Task instructions
Set down the line that contains "brown plate D3 level 4 -> none" and every line after it to the end of the entries, exactly as they stand and nothing more.

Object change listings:
◇ ◇ ◇ ◇

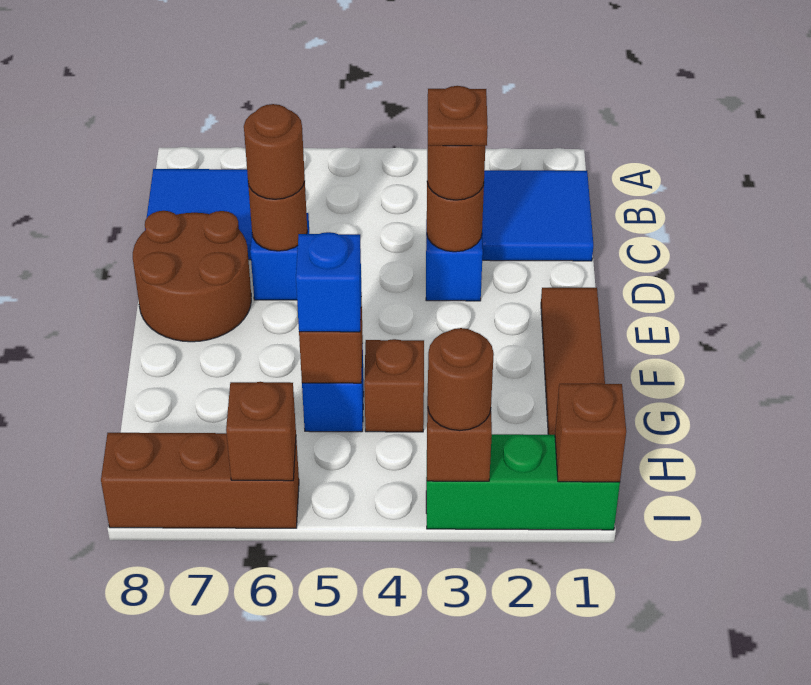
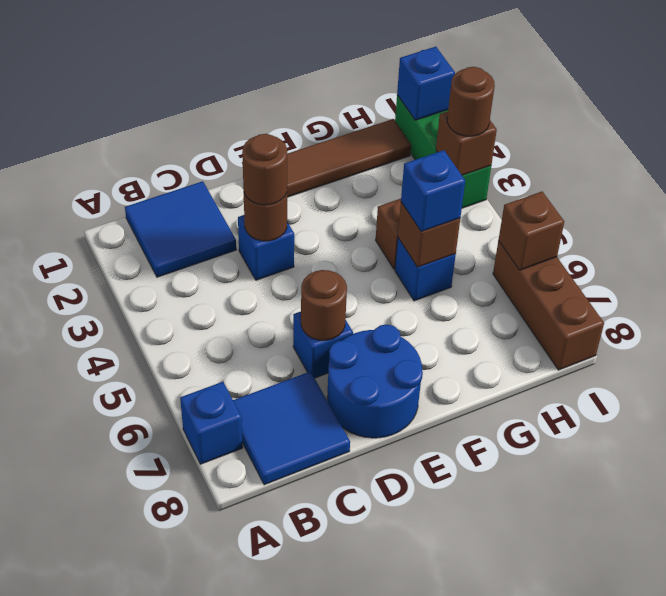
none -> blue brick A7 level 1
brown plate D3 level 4 -> none
brown round brick D6 level 3 -> none
brown round brick D7:E8 level 1 -> blue round brick D7:E8 level 1
brown brick I1 level 2 -> blue brick I1 level 2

◇ ◇ ◇ ◇

Finished exercise
brown plate D3 level 4 -> none
brown round brick D6 level 3 -> none
brown round brick D7:E8 level 1 -> blue round brick D7:E8 level 1
brown brick I1 level 2 -> blue brick I1 level 2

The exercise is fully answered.